What to work on — Please put each line of the items below into a Markdown table with the columns n and Line, numbering the rows and omitting blank lines. Leave the pictures out of the table.

Data supplied —
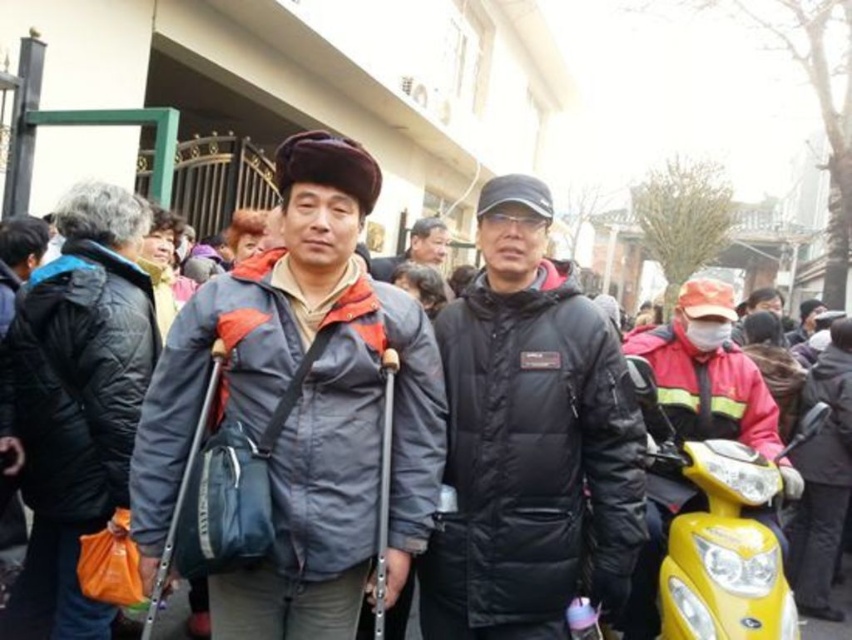
Which is more to the right, black matte jacket at center or yellow matte motorcycle at lower right?

yellow matte motorcycle at lower right is more to the right.

Who is more forward, (452, 346) or (688, 545)?

Point (452, 346) is in front.

At what (x,y) coordinates should I click in order to perform the action: click on black matte jacket at center. Please return your answer as a coordinate pair (x, y). This screenshot has width=852, height=640. Looking at the image, I should click on (528, 438).

Based on the photo, measure the distance between point (756, 540) and camera.

Point (756, 540) is 2.97 meters away from camera.

Is yellow matte motorcycle at lower right behind dark gray puffer jacket at center?

No, yellow matte motorcycle at lower right is closer to the viewer.

Who is more forward, (671, 627) or (436, 236)?

Positioned in front is point (671, 627).

You are a GUI agent. You are given a task and a screenshot of the screen. Output one action in this format:
    pyautogui.click(x=<x>, y=<y>)
    Task: Click on the yellow matte motorcycle at lower right
    
    Given the screenshot: What is the action you would take?
    pyautogui.click(x=707, y=538)

Between black matte jacket at center and dark gray puffer jacket at center, which one appears on the right side from the viewer's perspective?

From the viewer's perspective, black matte jacket at center appears more on the right side.

Who is shorter, black matte jacket at center or dark gray puffer jacket at center?

dark gray puffer jacket at center

Locate an element on the screen. black matte jacket at center is located at coordinates (528, 438).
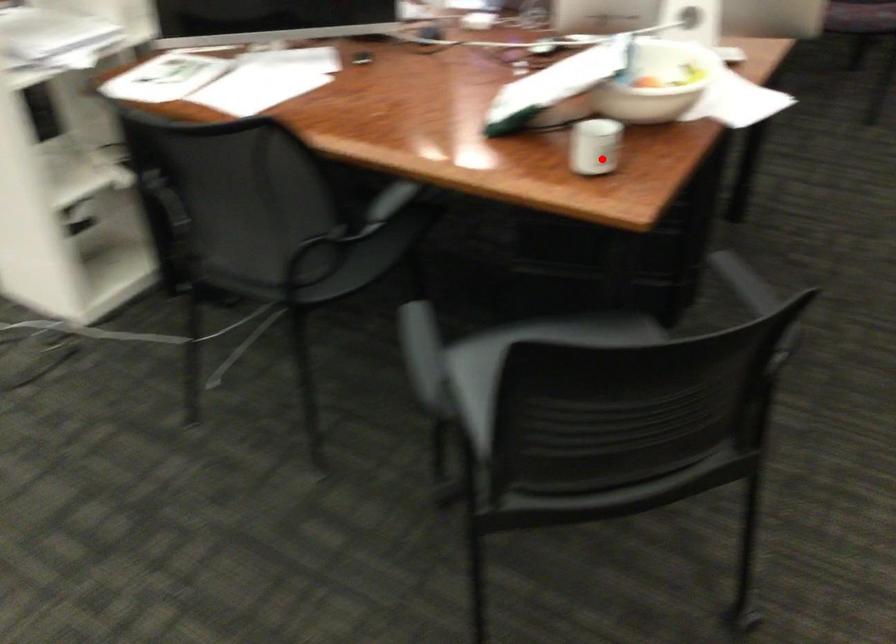
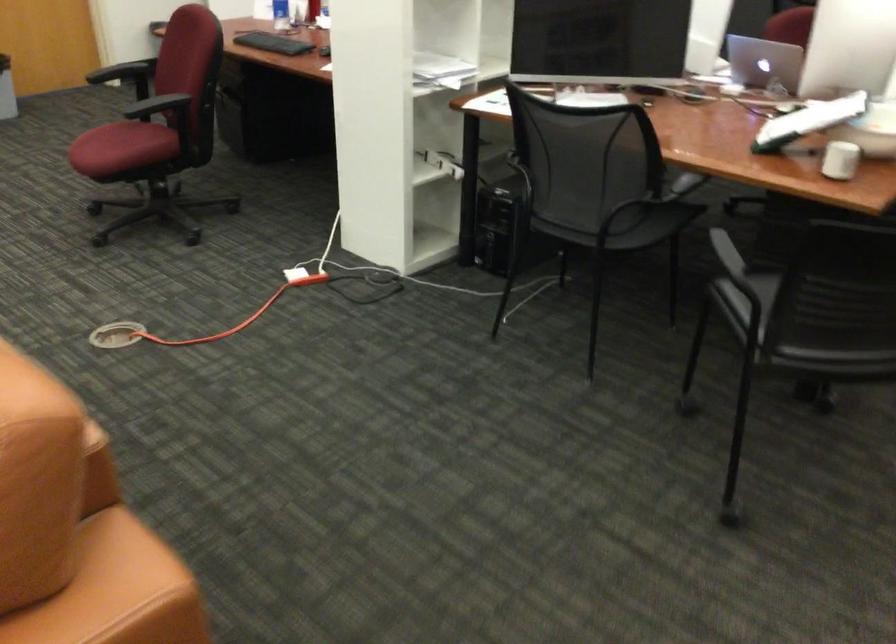
Question: I am providing you with two images of the same scene from different viewpoints. In image1, a red point is highlighted. Considering the same 3D point in image2, which of the following is correct?

Choices:
 (A) It is closer
 (B) It is farther

Answer: (B)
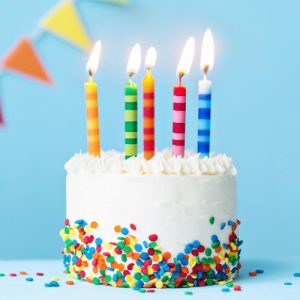
Locate an element on the screen. The height and width of the screenshot is (300, 300). birthday candle is located at coordinates (91, 115), (131, 122), (149, 121), (177, 123), (201, 125).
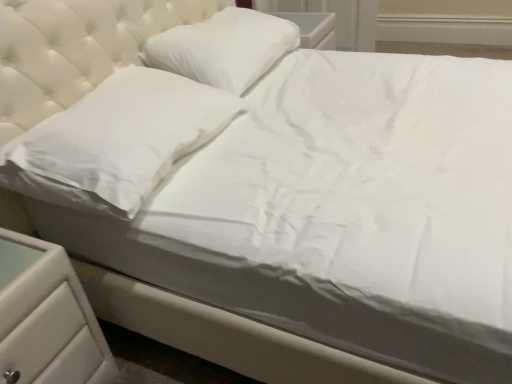
Question: Can you confirm if white plastic drawer at lower left is wider than white smooth pillow at upper center, the 2th pillow from the front?

Choices:
 (A) no
 (B) yes

Answer: (B)

Question: Is white plastic drawer at lower left smaller than white smooth pillow at upper center, positioned as the first pillow in back-to-front order?

Choices:
 (A) yes
 (B) no

Answer: (A)

Question: Considering the relative sizes of white plastic drawer at lower left and white smooth pillow at upper center, positioned as the first pillow in back-to-front order, in the image provided, is white plastic drawer at lower left taller than white smooth pillow at upper center, positioned as the first pillow in back-to-front order,?

Choices:
 (A) no
 (B) yes

Answer: (B)

Question: Is white plastic drawer at lower left closer to the viewer compared to white smooth pillow at upper center, the 2th pillow from the front?

Choices:
 (A) no
 (B) yes

Answer: (B)

Question: From the image's perspective, is white plastic drawer at lower left over white smooth pillow at upper center, the 2th pillow from the front?

Choices:
 (A) yes
 (B) no

Answer: (B)

Question: Considering the positions of white plastic drawer at lower left and white smooth pillow at upper center, positioned as the first pillow in back-to-front order, in the image, is white plastic drawer at lower left taller or shorter than white smooth pillow at upper center, positioned as the first pillow in back-to-front order,?

Choices:
 (A) short
 (B) tall

Answer: (B)

Question: Is point click(40, 283) positioned closer to the camera than point click(280, 21)?

Choices:
 (A) closer
 (B) farther

Answer: (A)

Question: From a real-world perspective, is white plastic drawer at lower left above or below white smooth pillow at upper center, the 2th pillow from the front?

Choices:
 (A) below
 (B) above

Answer: (A)

Question: Based on their sizes in the image, would you say white plastic drawer at lower left is bigger or smaller than white smooth pillow at upper center, the 2th pillow from the front?

Choices:
 (A) small
 (B) big

Answer: (A)

Question: Choose the correct answer: Is white smooth pillow at upper center, the 2th pillow from the front, inside white plastic drawer at lower left or outside it?

Choices:
 (A) outside
 (B) inside

Answer: (A)

Question: From a real-world perspective, relative to white plastic drawer at lower left, is white smooth pillow at upper center, positioned as the first pillow in back-to-front order, vertically above or below?

Choices:
 (A) above
 (B) below

Answer: (A)

Question: From their relative heights in the image, would you say white smooth pillow at upper center, the 2th pillow from the front, is taller or shorter than white plastic drawer at lower left?

Choices:
 (A) short
 (B) tall

Answer: (A)

Question: Is white smooth pillow at upper center, the 2th pillow from the front, wider or thinner than white plastic drawer at lower left?

Choices:
 (A) thin
 (B) wide

Answer: (A)

Question: In terms of width, does white smooth pillow at left, which appears as the second pillow when viewed from the back, look wider or thinner when compared to white plastic drawer at lower left?

Choices:
 (A) thin
 (B) wide

Answer: (A)

Question: Considering the positions of white smooth pillow at left, which appears as the second pillow when viewed from the back, and white plastic drawer at lower left in the image, is white smooth pillow at left, which appears as the second pillow when viewed from the back, taller or shorter than white plastic drawer at lower left?

Choices:
 (A) tall
 (B) short

Answer: (B)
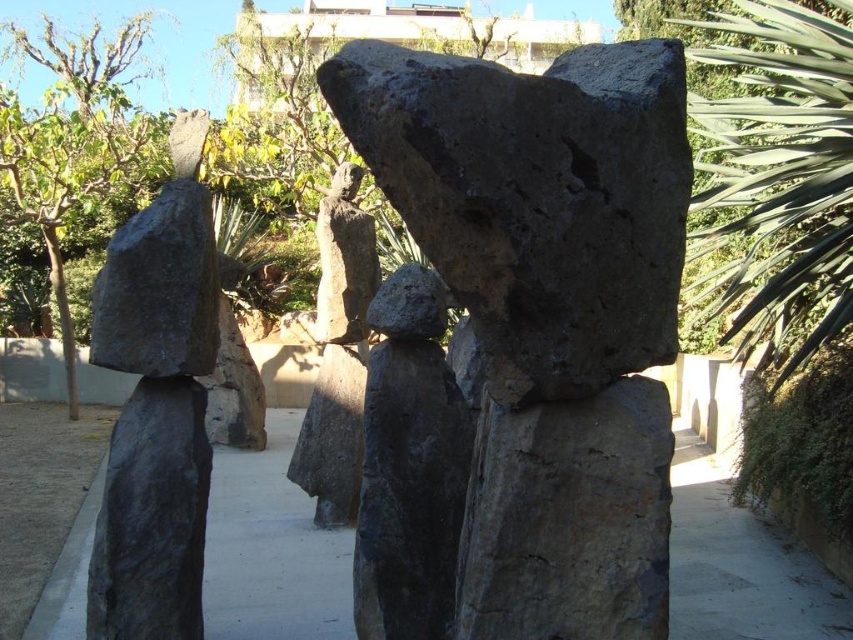
You are a gardener planning to place a new decorative fountain in the garden. The fountain requires a base that is wider than the dark gray stone boulder at left. Can the dark gray stone path at center provide a suitable base for the fountain?

The dark gray stone path at center is wider than the dark gray stone boulder at left, so it can provide a suitable base for the fountain since its width meets the requirement.

You are standing at the camera position and want to reach point (532, 168). Is the distance less than 5 feet?

The distance between point (532, 168) and the camera is 4.93 feet, which is less than 5 feet.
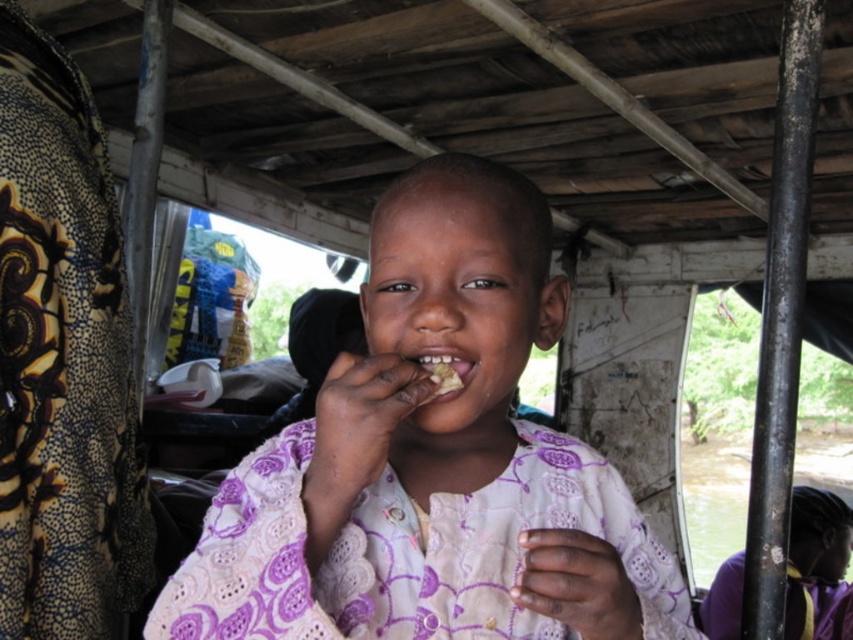
From the picture: Which is below, purple lace shirt at center or purple fabric at lower right?

Positioned lower is purple fabric at lower right.

Can you confirm if purple lace shirt at center is shorter than purple fabric at lower right?

Yes, purple lace shirt at center is shorter than purple fabric at lower right.

At what (x,y) coordinates should I click in order to perform the action: click on purple lace shirt at center. Please return your answer as a coordinate pair (x, y). Looking at the image, I should click on (431, 461).

Is point (837, 509) closer to viewer compared to point (430, 380)?

That is False.

At what (x,y) coordinates should I click in order to perform the action: click on purple fabric at lower right. Please return your answer as a coordinate pair (x, y). Looking at the image, I should click on click(815, 557).

The width and height of the screenshot is (853, 640). What are the coordinates of `purple fabric at lower right` in the screenshot? It's located at [815, 557].

Image resolution: width=853 pixels, height=640 pixels. Identify the location of purple fabric at lower right. pos(815,557).

Looking at this image, is yellowish matte food at center thinner than white crumbly food at mouth?

In fact, yellowish matte food at center might be wider than white crumbly food at mouth.

Does yellowish matte food at center have a lesser height compared to white crumbly food at mouth?

Incorrect, yellowish matte food at center's height does not fall short of white crumbly food at mouth's.

The height and width of the screenshot is (640, 853). Identify the location of yellowish matte food at center. (439, 372).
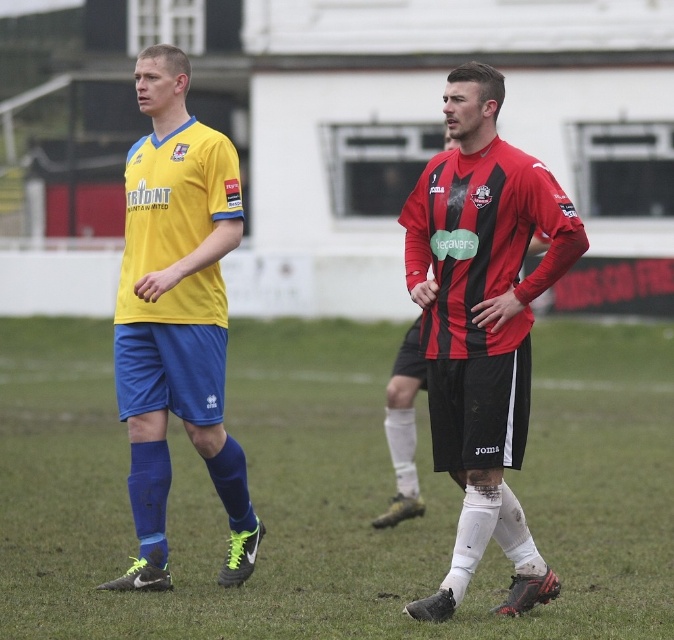
Can you confirm if yellow matte jersey at left is positioned above yellow matte jersey at center?

Incorrect, yellow matte jersey at left is not positioned above yellow matte jersey at center.

Is point (506, 378) behind point (137, 324)?

No, it is not.

Locate an element on the screen. This screenshot has width=674, height=640. yellow matte jersey at left is located at coordinates (483, 323).

Between matte red and black jersey at center and yellow matte jersey at center, which one appears on the left side from the viewer's perspective?

yellow matte jersey at center is more to the left.

Who is positioned more to the right, matte red and black jersey at center or yellow matte jersey at center?

Positioned to the right is matte red and black jersey at center.

Locate an element on the screen. Image resolution: width=674 pixels, height=640 pixels. matte red and black jersey at center is located at coordinates (483, 324).

Can you confirm if green grass at center is shorter than matte red and black jersey at center?

Yes.

Who is lower down, green grass at center or matte red and black jersey at center?

green grass at center is below.

Find the location of a particular element. This screenshot has height=640, width=674. green grass at center is located at coordinates (332, 490).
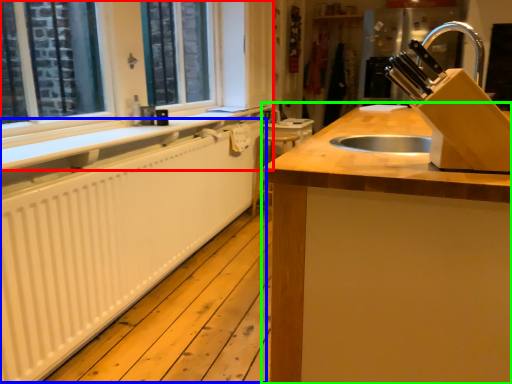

Response —
| n | Line |
|---|---|
| 1 | Which is more to the right, black matte jacket at center or yellow matte motorcycle at lower right? |
| 2 | yellow matte motorcycle at lower right is more to the right. |
| 3 | Who is more forward, (452, 346) or (688, 545)? |
| 4 | Point (452, 346) is in front. |
| 5 | At what (x,y) coordinates should I click in order to perform the action: click on black matte jacket at center. Please return your answer as a coordinate pair (x, y). This screenshot has width=852, height=640. Looking at the image, I should click on (528, 438). |
| 6 | Based on the photo, measure the distance between point (756, 540) and camera. |
| 7 | Point (756, 540) is 2.97 meters away from camera. |
| 8 | Is yellow matte motorcycle at lower right behind dark gray puffer jacket at center? |
| 9 | No, yellow matte motorcycle at lower right is closer to the viewer. |
| 10 | Who is more forward, (671, 627) or (436, 236)? |
| 11 | Positioned in front is point (671, 627). |
| 12 | You are a GUI agent. You are given a task and a screenshot of the screen. Output one action in this format: |
| 13 |     pyautogui.click(x=<x>, y=<y>) |
| 14 |     Task: Click on the yellow matte motorcycle at lower right |
| 15 |     Given the screenshot: What is the action you would take? |
| 16 |     pyautogui.click(x=707, y=538) |
| 17 | Between black matte jacket at center and dark gray puffer jacket at center, which one appears on the right side from the viewer's perspective? |
| 18 | From the viewer's perspective, black matte jacket at center appears more on the right side. |
| 19 | Who is shorter, black matte jacket at center or dark gray puffer jacket at center? |
| 20 | dark gray puffer jacket at center |
| 21 | Locate an element on the screen. black matte jacket at center is located at coordinates (528, 438). |
| 22 | Question: I am providing you with two images of the same scene from different viewpoints. In image1, a red point is highlighted. Considering the same 3D point in image2, which of the following is correct? |
| 23 | Choices: |
| 24 |  (A) It is closer |
| 25 |  (B) It is farther |
| 26 | Answer: (B) |
| 27 | Locate an element on the screen. The height and width of the screenshot is (300, 300). birthday candle is located at coordinates (91, 115), (131, 122), (149, 121), (177, 123), (201, 125). |
| 28 | Question: Can you confirm if white plastic drawer at lower left is wider than white smooth pillow at upper center, the 2th pillow from the front? |
| 29 | Choices: |
| 30 |  (A) no |
| 31 |  (B) yes |
| 32 | Answer: (B) |
| 33 | Question: Is white plastic drawer at lower left smaller than white smooth pillow at upper center, positioned as the first pillow in back-to-front order? |
| 34 | Choices: |
| 35 |  (A) yes |
| 36 |  (B) no |
| 37 | Answer: (A) |
| 38 | Question: Considering the relative sizes of white plastic drawer at lower left and white smooth pillow at upper center, positioned as the first pillow in back-to-front order, in the image provided, is white plastic drawer at lower left taller than white smooth pillow at upper center, positioned as the first pillow in back-to-front order,? |
| 39 | Choices: |
| 40 |  (A) no |
| 41 |  (B) yes |
| 42 | Answer: (B) |
| 43 | Question: Is white plastic drawer at lower left closer to the viewer compared to white smooth pillow at upper center, the 2th pillow from the front? |
| 44 | Choices: |
| 45 |  (A) no |
| 46 |  (B) yes |
| 47 | Answer: (B) |
| 48 | Question: From the image's perspective, is white plastic drawer at lower left over white smooth pillow at upper center, the 2th pillow from the front? |
| 49 | Choices: |
| 50 |  (A) yes |
| 51 |  (B) no |
| 52 | Answer: (B) |
| 53 | Question: Considering the positions of white plastic drawer at lower left and white smooth pillow at upper center, positioned as the first pillow in back-to-front order, in the image, is white plastic drawer at lower left taller or shorter than white smooth pillow at upper center, positioned as the first pillow in back-to-front order,? |
| 54 | Choices: |
| 55 |  (A) short |
| 56 |  (B) tall |
| 57 | Answer: (B) |
| 58 | Question: Is point click(40, 283) positioned closer to the camera than point click(280, 21)? |
| 59 | Choices: |
| 60 |  (A) closer |
| 61 |  (B) farther |
| 62 | Answer: (A) |
| 63 | Question: From a real-world perspective, is white plastic drawer at lower left above or below white smooth pillow at upper center, the 2th pillow from the front? |
| 64 | Choices: |
| 65 |  (A) below |
| 66 |  (B) above |
| 67 | Answer: (A) |
| 68 | Question: Based on their sizes in the image, would you say white plastic drawer at lower left is bigger or smaller than white smooth pillow at upper center, the 2th pillow from the front? |
| 69 | Choices: |
| 70 |  (A) small |
| 71 |  (B) big |
| 72 | Answer: (A) |
| 73 | Question: Choose the correct answer: Is white smooth pillow at upper center, the 2th pillow from the front, inside white plastic drawer at lower left or outside it? |
| 74 | Choices: |
| 75 |  (A) outside |
| 76 |  (B) inside |
| 77 | Answer: (A) |
| 78 | Question: From a real-world perspective, relative to white plastic drawer at lower left, is white smooth pillow at upper center, positioned as the first pillow in back-to-front order, vertically above or below? |
| 79 | Choices: |
| 80 |  (A) above |
| 81 |  (B) below |
| 82 | Answer: (A) |
| 83 | Question: From their relative heights in the image, would you say white smooth pillow at upper center, the 2th pillow from the front, is taller or shorter than white plastic drawer at lower left? |
| 84 | Choices: |
| 85 |  (A) short |
| 86 |  (B) tall |
| 87 | Answer: (A) |
| 88 | Question: Is white smooth pillow at upper center, the 2th pillow from the front, wider or thinner than white plastic drawer at lower left? |
| 89 | Choices: |
| 90 |  (A) thin |
| 91 |  (B) wide |
| 92 | Answer: (A) |
| 93 | Question: In terms of width, does white smooth pillow at left, which appears as the second pillow when viewed from the back, look wider or thinner when compared to white plastic drawer at lower left? |
| 94 | Choices: |
| 95 |  (A) thin |
| 96 |  (B) wide |
| 97 | Answer: (A) |
| 98 | Question: Considering the positions of white smooth pillow at left, which appears as the second pillow when viewed from the back, and white plastic drawer at lower left in the image, is white smooth pillow at left, which appears as the second pillow when viewed from the back, taller or shorter than white plastic drawer at lower left? |
| 99 | Choices: |
| 100 |  (A) tall |
| 101 |  (B) short |
| 102 | Answer: (B) |
| 103 | You are a gardener planning to place a new decorative fountain in the garden. The fountain requires a base that is wider than the dark gray stone boulder at left. Can the dark gray stone path at center provide a suitable base for the fountain? |
| 104 | The dark gray stone path at center is wider than the dark gray stone boulder at left, so it can provide a suitable base for the fountain since its width meets the requirement. |
| 105 | You are standing at the camera position and want to reach point (532, 168). Is the distance less than 5 feet? |
| 106 | The distance between point (532, 168) and the camera is 4.93 feet, which is less than 5 feet. |
| 107 | From the picture: Which is below, purple lace shirt at center or purple fabric at lower right? |
| 108 | Positioned lower is purple fabric at lower right. |
| 109 | Can you confirm if purple lace shirt at center is shorter than purple fabric at lower right? |
| 110 | Yes, purple lace shirt at center is shorter than purple fabric at lower right. |
| 111 | At what (x,y) coordinates should I click in order to perform the action: click on purple lace shirt at center. Please return your answer as a coordinate pair (x, y). Looking at the image, I should click on (431, 461). |
| 112 | Is point (837, 509) closer to viewer compared to point (430, 380)? |
| 113 | That is False. |
| 114 | At what (x,y) coordinates should I click in order to perform the action: click on purple fabric at lower right. Please return your answer as a coordinate pair (x, y). Looking at the image, I should click on click(815, 557). |
| 115 | The width and height of the screenshot is (853, 640). What are the coordinates of `purple fabric at lower right` in the screenshot? It's located at [815, 557]. |
| 116 | Image resolution: width=853 pixels, height=640 pixels. Identify the location of purple fabric at lower right. pos(815,557). |
| 117 | Looking at this image, is yellowish matte food at center thinner than white crumbly food at mouth? |
| 118 | In fact, yellowish matte food at center might be wider than white crumbly food at mouth. |
| 119 | Does yellowish matte food at center have a lesser height compared to white crumbly food at mouth? |
| 120 | Incorrect, yellowish matte food at center's height does not fall short of white crumbly food at mouth's. |
| 121 | The height and width of the screenshot is (640, 853). Identify the location of yellowish matte food at center. (439, 372). |
| 122 | Can you confirm if yellow matte jersey at left is positioned above yellow matte jersey at center? |
| 123 | Incorrect, yellow matte jersey at left is not positioned above yellow matte jersey at center. |
| 124 | Is point (506, 378) behind point (137, 324)? |
| 125 | No, it is not. |
| 126 | Locate an element on the screen. This screenshot has width=674, height=640. yellow matte jersey at left is located at coordinates (483, 323). |
| 127 | Between matte red and black jersey at center and yellow matte jersey at center, which one appears on the left side from the viewer's perspective? |
| 128 | yellow matte jersey at center is more to the left. |
| 129 | Who is positioned more to the right, matte red and black jersey at center or yellow matte jersey at center? |
| 130 | Positioned to the right is matte red and black jersey at center. |
| 131 | Locate an element on the screen. Image resolution: width=674 pixels, height=640 pixels. matte red and black jersey at center is located at coordinates (483, 324). |
| 132 | Can you confirm if green grass at center is shorter than matte red and black jersey at center? |
| 133 | Yes. |
| 134 | Who is lower down, green grass at center or matte red and black jersey at center? |
| 135 | green grass at center is below. |
| 136 | Find the location of a particular element. This screenshot has height=640, width=674. green grass at center is located at coordinates (332, 490). |